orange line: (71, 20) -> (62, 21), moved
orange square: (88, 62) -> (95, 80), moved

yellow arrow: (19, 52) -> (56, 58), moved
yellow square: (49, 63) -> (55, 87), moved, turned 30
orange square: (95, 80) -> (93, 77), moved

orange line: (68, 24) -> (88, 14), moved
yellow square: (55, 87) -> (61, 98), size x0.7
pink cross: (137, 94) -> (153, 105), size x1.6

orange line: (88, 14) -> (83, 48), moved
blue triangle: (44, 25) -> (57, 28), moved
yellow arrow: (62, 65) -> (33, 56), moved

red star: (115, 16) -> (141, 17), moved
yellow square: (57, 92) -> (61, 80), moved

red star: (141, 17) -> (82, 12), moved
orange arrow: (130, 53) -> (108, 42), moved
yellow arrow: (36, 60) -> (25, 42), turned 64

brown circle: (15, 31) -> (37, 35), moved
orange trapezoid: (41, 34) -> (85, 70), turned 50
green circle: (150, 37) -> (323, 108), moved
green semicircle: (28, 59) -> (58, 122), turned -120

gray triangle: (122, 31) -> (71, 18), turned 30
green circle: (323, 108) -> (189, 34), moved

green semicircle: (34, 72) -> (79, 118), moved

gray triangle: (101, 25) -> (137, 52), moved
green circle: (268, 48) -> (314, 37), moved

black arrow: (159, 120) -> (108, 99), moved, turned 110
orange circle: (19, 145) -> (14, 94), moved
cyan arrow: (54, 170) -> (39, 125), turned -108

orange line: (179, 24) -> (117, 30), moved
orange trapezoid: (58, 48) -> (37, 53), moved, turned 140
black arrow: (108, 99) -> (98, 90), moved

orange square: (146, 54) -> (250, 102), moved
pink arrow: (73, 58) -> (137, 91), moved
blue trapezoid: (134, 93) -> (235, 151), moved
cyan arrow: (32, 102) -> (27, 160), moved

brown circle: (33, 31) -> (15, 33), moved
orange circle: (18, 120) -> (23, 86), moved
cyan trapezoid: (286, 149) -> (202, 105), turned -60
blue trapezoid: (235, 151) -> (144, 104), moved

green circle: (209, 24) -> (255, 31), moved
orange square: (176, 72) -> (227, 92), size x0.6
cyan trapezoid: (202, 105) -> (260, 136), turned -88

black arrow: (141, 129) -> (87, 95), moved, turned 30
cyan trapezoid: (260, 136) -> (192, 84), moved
=====
INSTRUCTION: Within the entries above, work out how many lines contain the word "blue". The number alone is the answer.

SOLUTION TO THE PROBLEM: 3